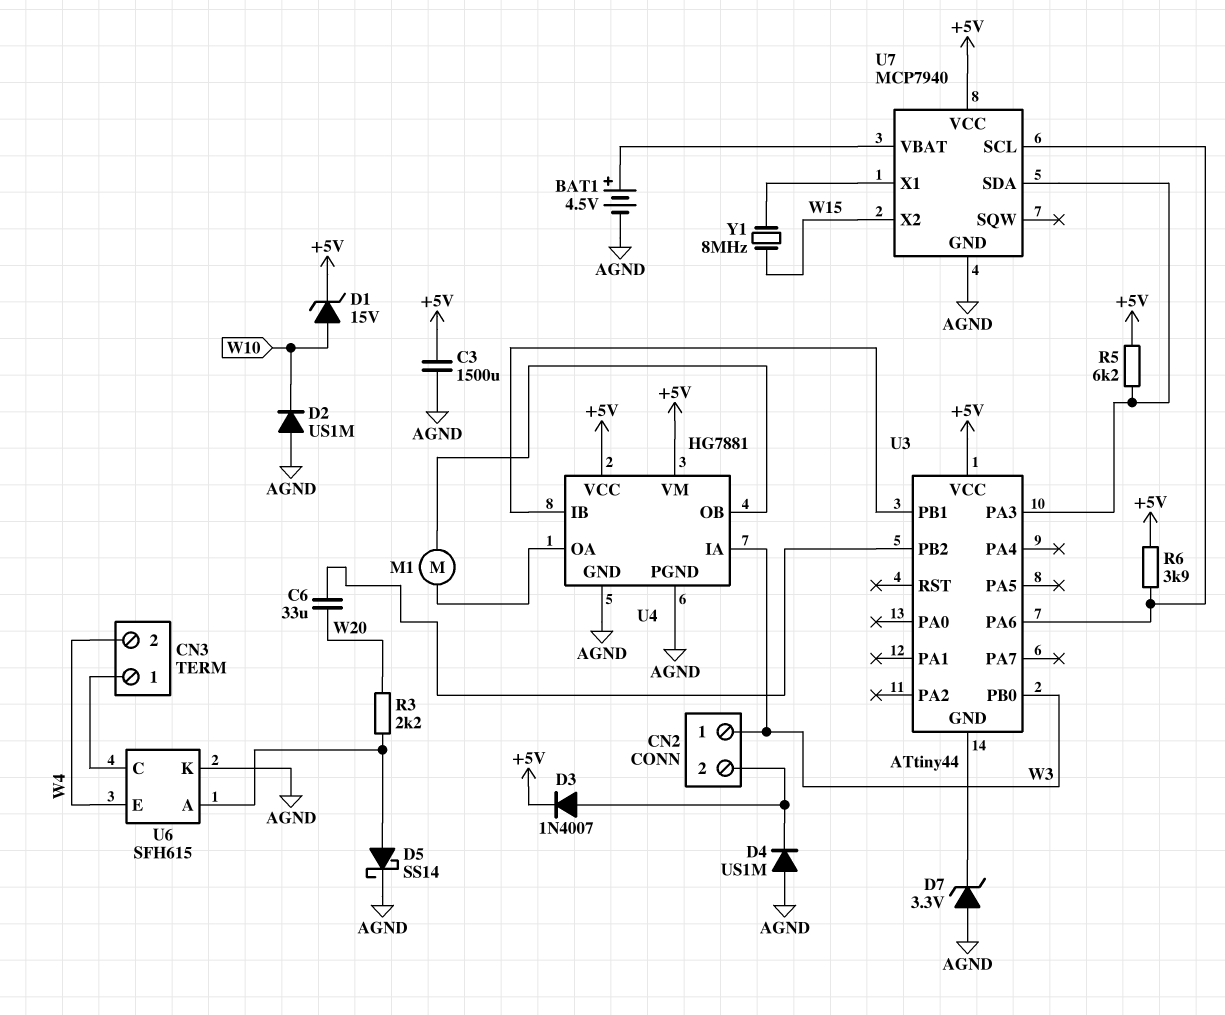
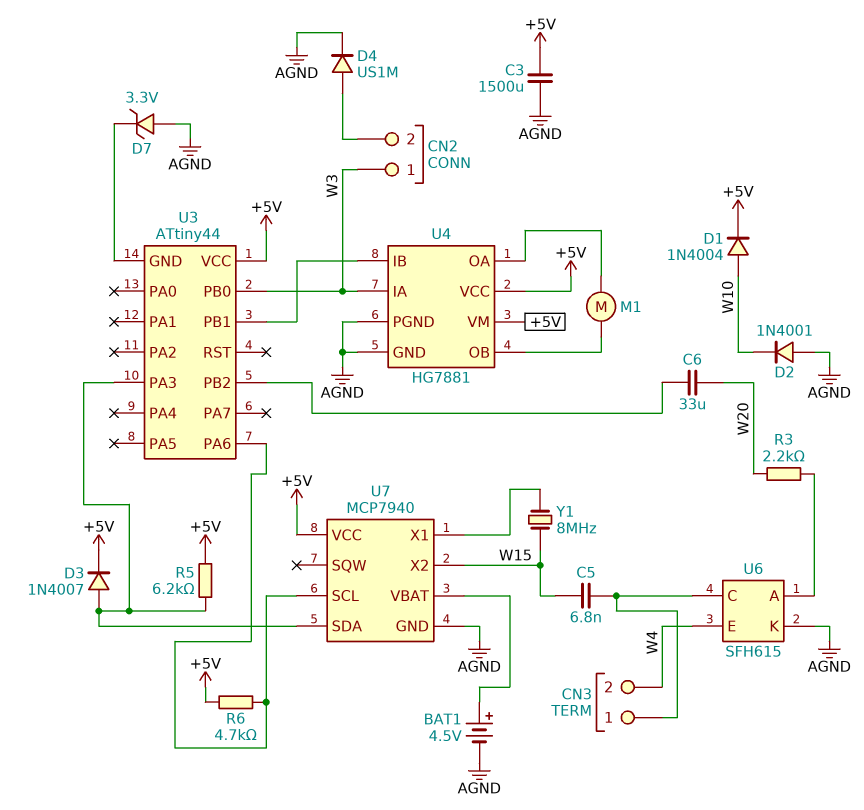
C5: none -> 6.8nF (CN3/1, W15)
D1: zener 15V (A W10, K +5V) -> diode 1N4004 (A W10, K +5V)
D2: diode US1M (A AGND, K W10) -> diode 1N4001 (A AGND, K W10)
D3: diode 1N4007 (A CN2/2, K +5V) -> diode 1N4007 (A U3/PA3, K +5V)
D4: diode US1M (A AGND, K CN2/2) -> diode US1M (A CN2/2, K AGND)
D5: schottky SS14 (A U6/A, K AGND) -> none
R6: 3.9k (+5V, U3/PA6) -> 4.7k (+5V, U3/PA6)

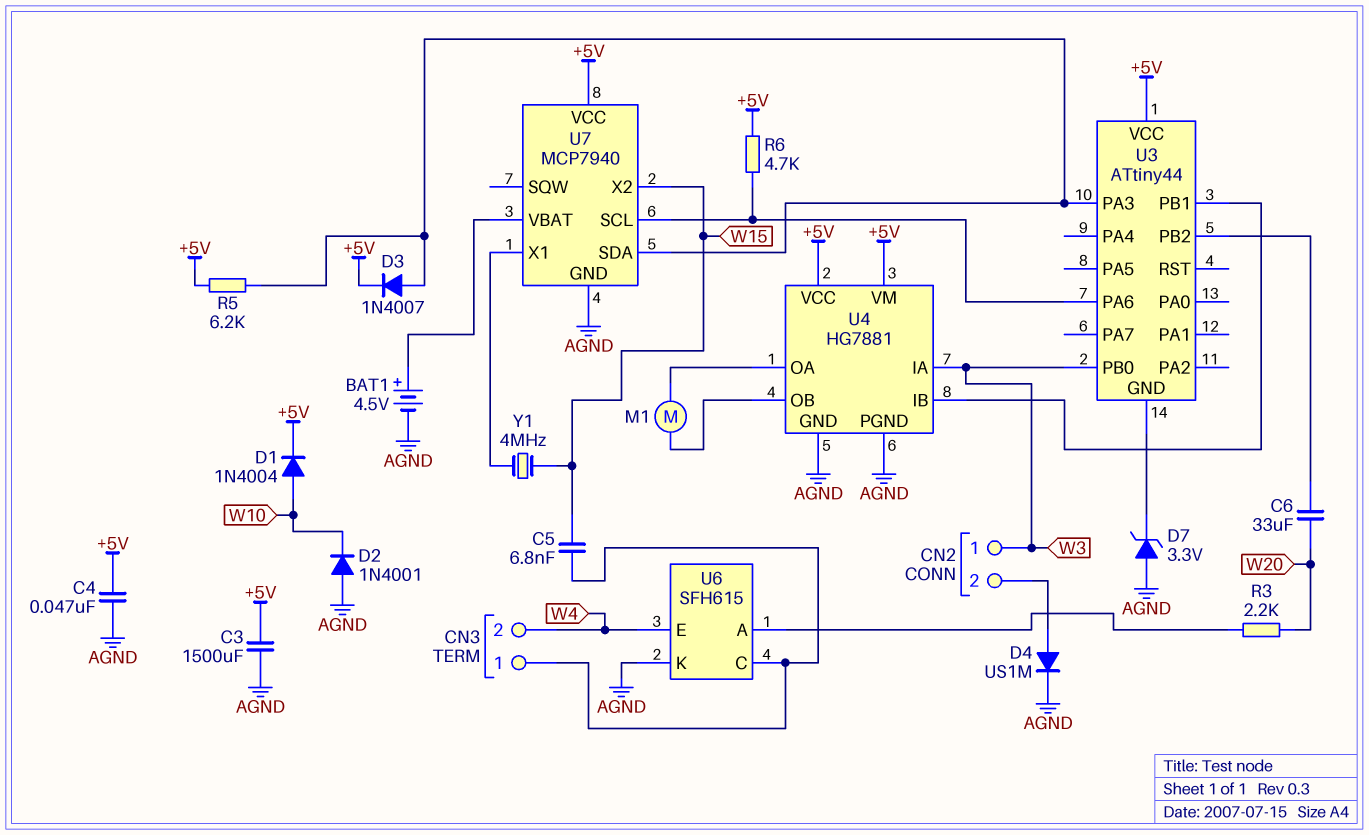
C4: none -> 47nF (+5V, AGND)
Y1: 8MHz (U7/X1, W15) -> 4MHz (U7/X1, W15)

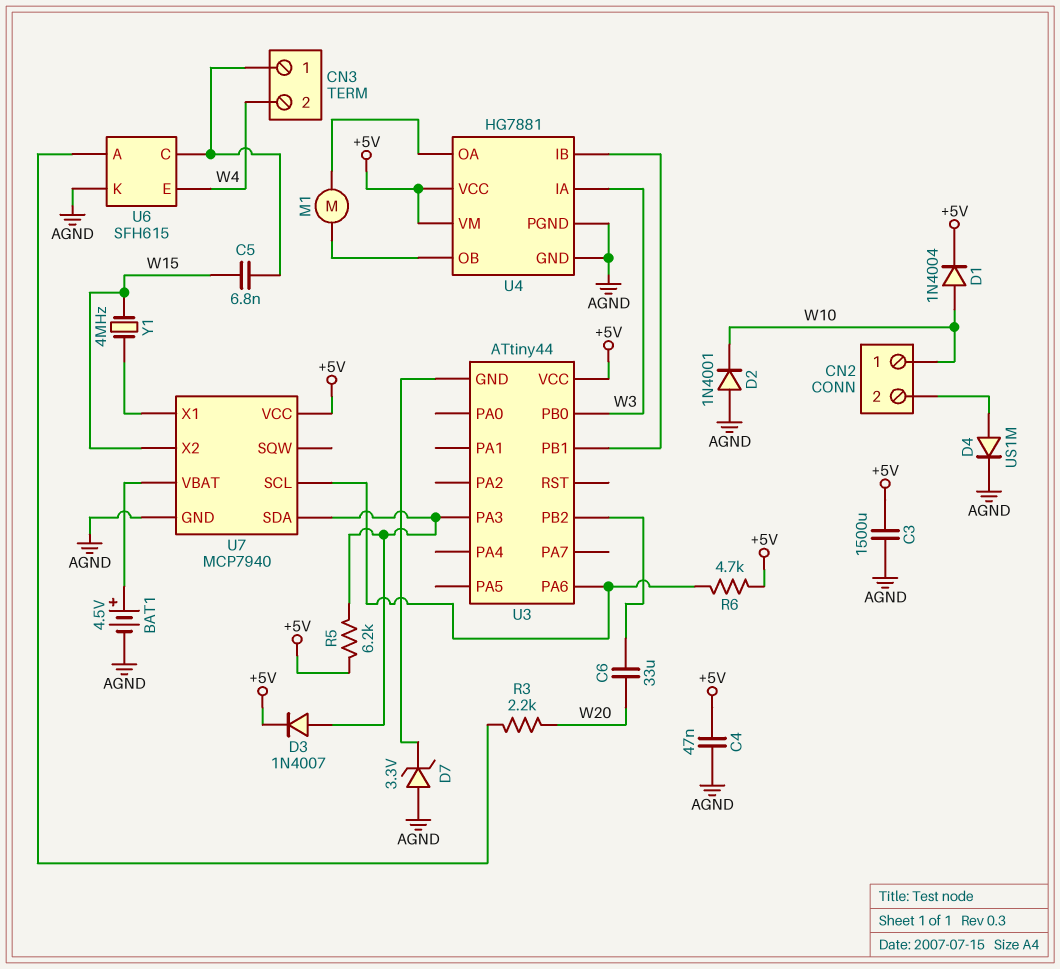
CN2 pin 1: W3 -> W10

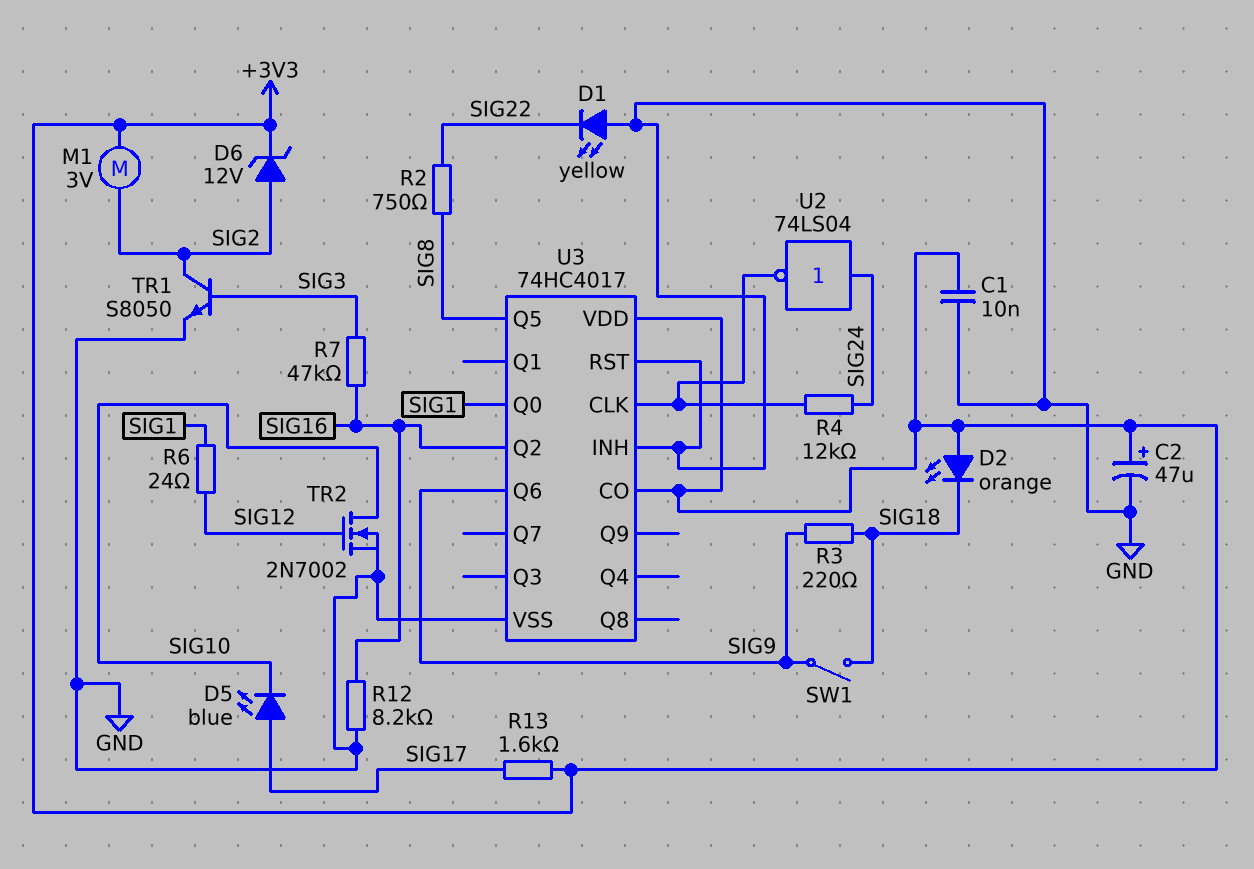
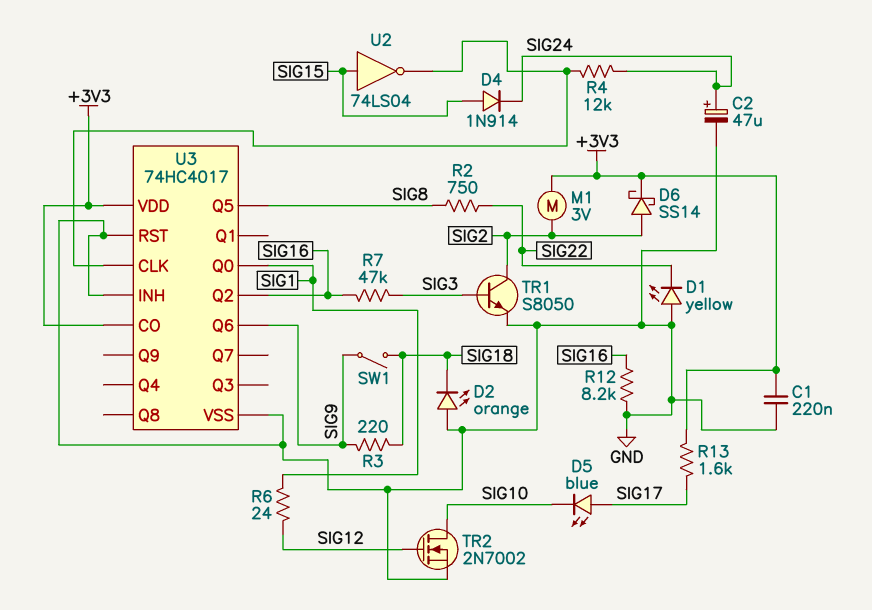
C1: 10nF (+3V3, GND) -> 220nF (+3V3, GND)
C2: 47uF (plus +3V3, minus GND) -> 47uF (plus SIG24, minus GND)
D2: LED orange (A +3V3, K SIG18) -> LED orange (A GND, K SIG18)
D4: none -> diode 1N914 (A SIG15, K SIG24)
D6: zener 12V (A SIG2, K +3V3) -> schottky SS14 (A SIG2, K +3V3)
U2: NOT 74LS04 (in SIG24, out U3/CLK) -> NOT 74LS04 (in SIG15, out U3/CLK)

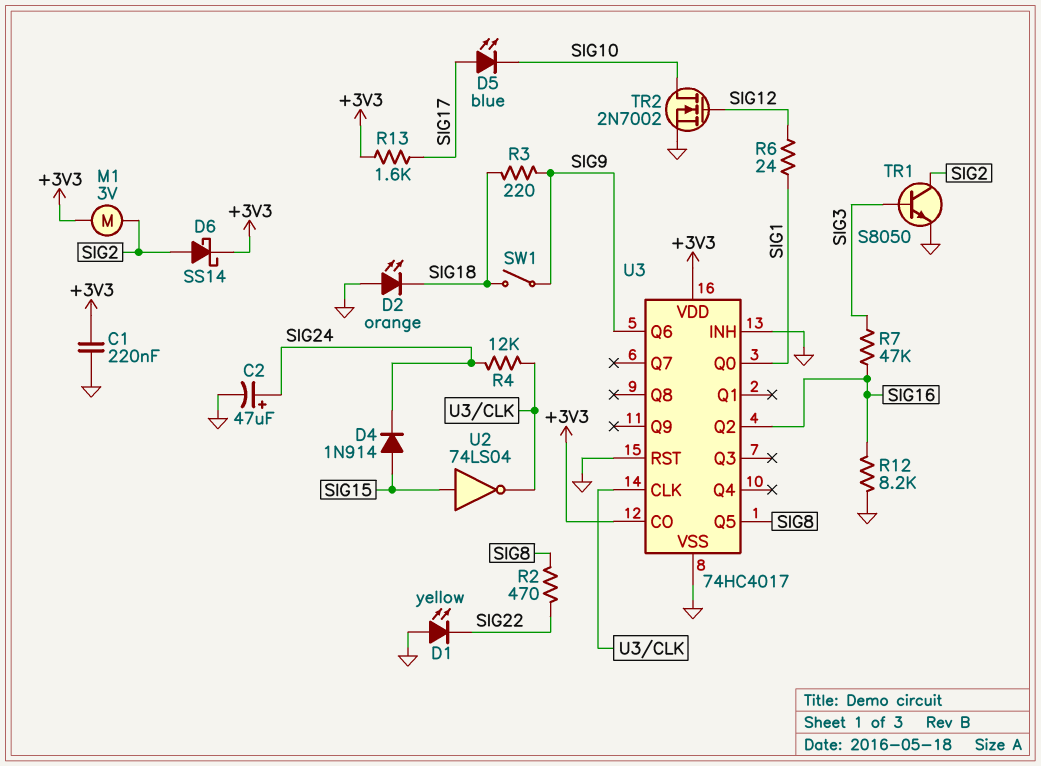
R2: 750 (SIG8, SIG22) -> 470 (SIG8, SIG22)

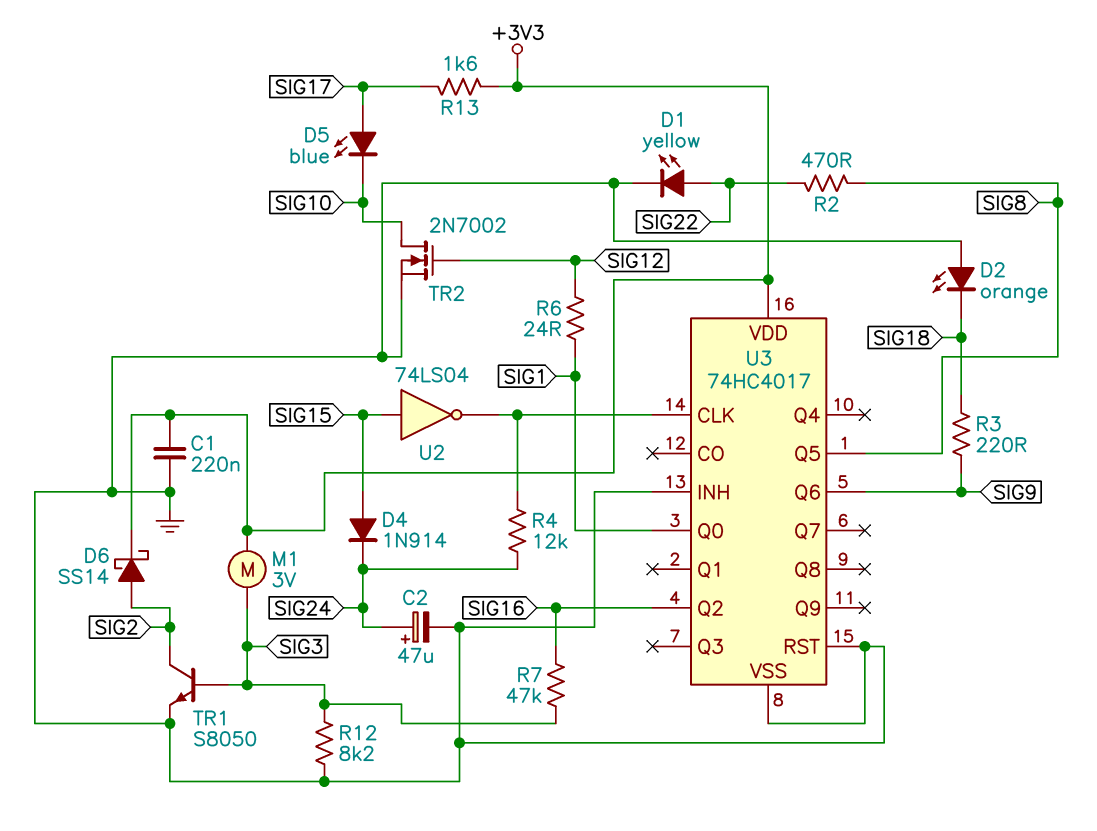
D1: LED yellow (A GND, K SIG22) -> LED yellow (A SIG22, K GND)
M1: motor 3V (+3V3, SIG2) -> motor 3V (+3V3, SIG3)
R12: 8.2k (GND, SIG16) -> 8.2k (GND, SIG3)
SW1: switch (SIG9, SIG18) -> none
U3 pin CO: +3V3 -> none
· · · · ·
Directions => Go through the listing above and write it all out exactly, leaving out any picture.

Response to the task =>
C5: none -> 6.8nF (CN3/1, W15)
D1: zener 15V (A W10, K +5V) -> diode 1N4004 (A W10, K +5V)
D2: diode US1M (A AGND, K W10) -> diode 1N4001 (A AGND, K W10)
D3: diode 1N4007 (A CN2/2, K +5V) -> diode 1N4007 (A U3/PA3, K +5V)
D4: diode US1M (A AGND, K CN2/2) -> diode US1M (A CN2/2, K AGND)
D5: schottky SS14 (A U6/A, K AGND) -> none
R6: 3.9k (+5V, U3/PA6) -> 4.7k (+5V, U3/PA6)

C4: none -> 47nF (+5V, AGND)
Y1: 8MHz (U7/X1, W15) -> 4MHz (U7/X1, W15)

CN2 pin 1: W3 -> W10

C1: 10nF (+3V3, GND) -> 220nF (+3V3, GND)
C2: 47uF (plus +3V3, minus GND) -> 47uF (plus SIG24, minus GND)
D2: LED orange (A +3V3, K SIG18) -> LED orange (A GND, K SIG18)
D4: none -> diode 1N914 (A SIG15, K SIG24)
D6: zener 12V (A SIG2, K +3V3) -> schottky SS14 (A SIG2, K +3V3)
U2: NOT 74LS04 (in SIG24, out U3/CLK) -> NOT 74LS04 (in SIG15, out U3/CLK)

R2: 750 (SIG8, SIG22) -> 470 (SIG8, SIG22)

D1: LED yellow (A GND, K SIG22) -> LED yellow (A SIG22, K GND)
M1: motor 3V (+3V3, SIG2) -> motor 3V (+3V3, SIG3)
R12: 8.2k (GND, SIG16) -> 8.2k (GND, SIG3)
SW1: switch (SIG9, SIG18) -> none
U3 pin CO: +3V3 -> none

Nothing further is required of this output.